◆ **TASK PROMPT**
Which of the lines below mention the word "none"? Pull each one out.

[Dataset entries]
■ ■ ■ ■ ■ ■ ■

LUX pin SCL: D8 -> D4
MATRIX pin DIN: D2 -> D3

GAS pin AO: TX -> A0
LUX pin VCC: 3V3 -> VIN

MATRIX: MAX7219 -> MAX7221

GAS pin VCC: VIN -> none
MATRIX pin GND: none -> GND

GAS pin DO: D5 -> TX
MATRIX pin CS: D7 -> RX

■ ■ ■ ■ ■ ■ ■

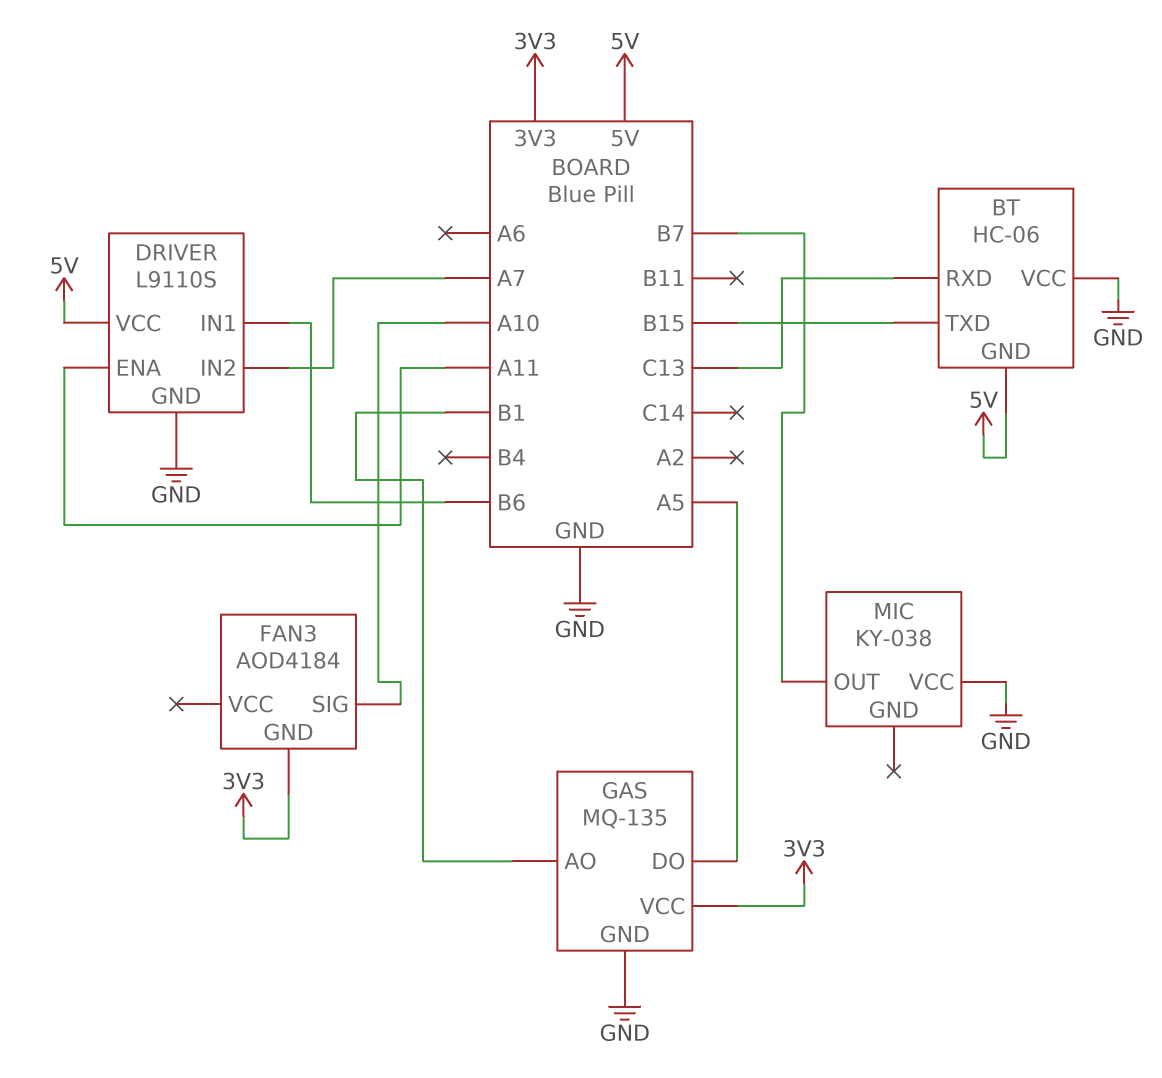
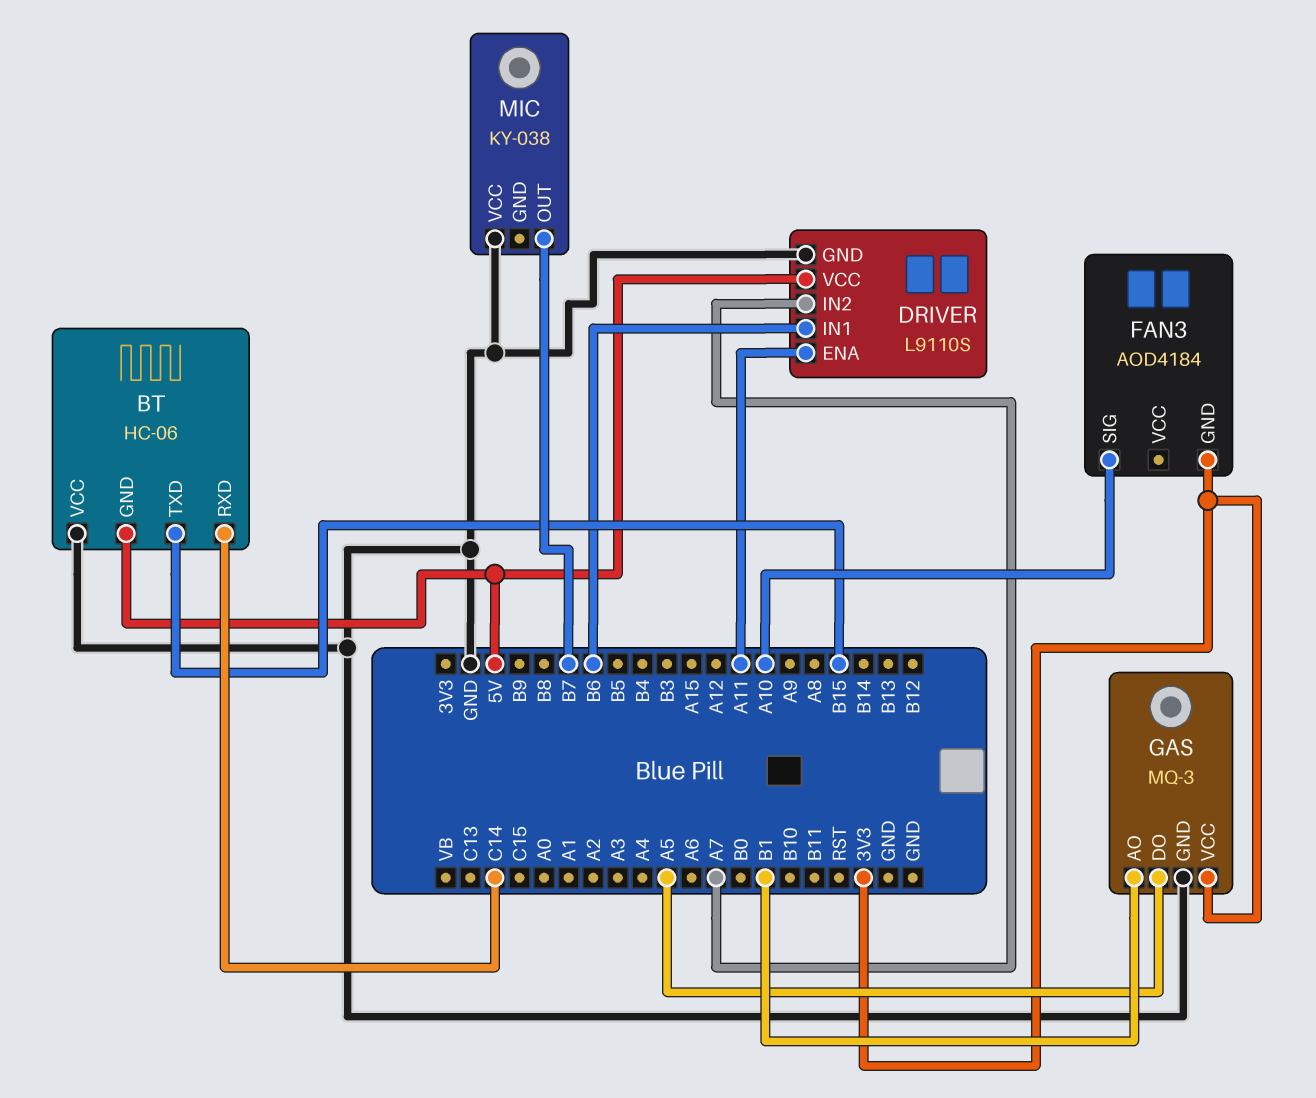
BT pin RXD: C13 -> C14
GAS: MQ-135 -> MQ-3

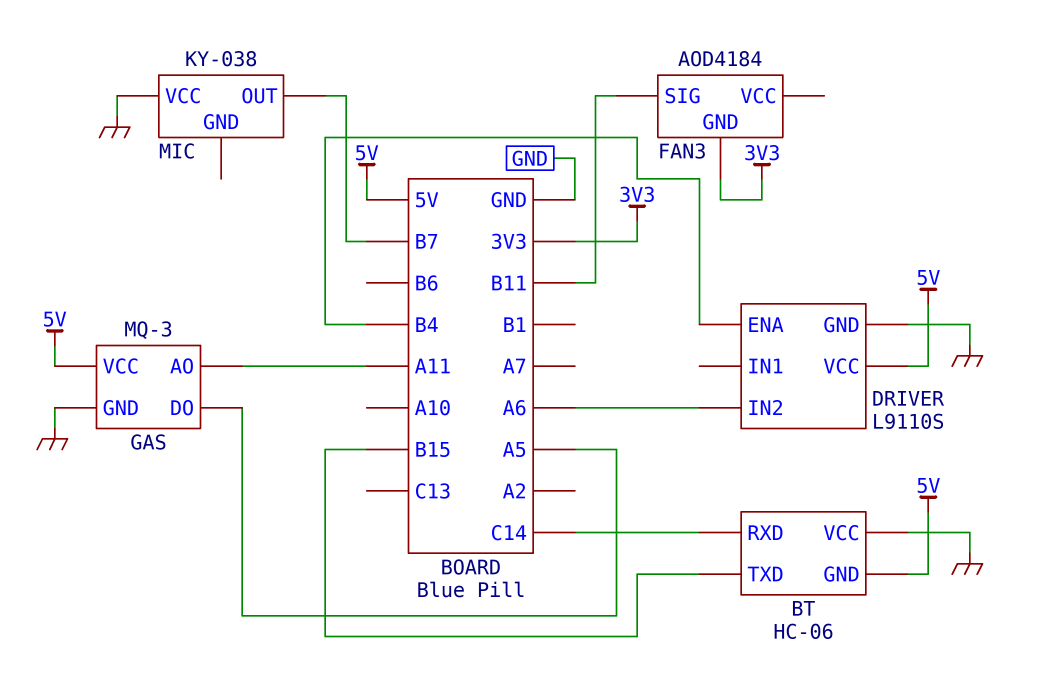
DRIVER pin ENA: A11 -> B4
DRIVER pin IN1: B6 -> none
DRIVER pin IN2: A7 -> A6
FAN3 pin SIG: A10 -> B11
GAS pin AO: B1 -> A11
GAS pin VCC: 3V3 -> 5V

■ ■ ■ ■ ■ ■ ■

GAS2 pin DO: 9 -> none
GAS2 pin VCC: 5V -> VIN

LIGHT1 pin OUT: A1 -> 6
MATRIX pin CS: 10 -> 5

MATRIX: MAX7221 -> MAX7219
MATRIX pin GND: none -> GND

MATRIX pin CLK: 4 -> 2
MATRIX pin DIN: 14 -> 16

■ ■ ■ ■ ■ ■ ■

◆ **SOLUTION**
GAS pin VCC: VIN -> none
MATRIX pin GND: none -> GND
DRIVER pin IN1: B6 -> none
GAS2 pin DO: 9 -> none
MATRIX pin GND: none -> GND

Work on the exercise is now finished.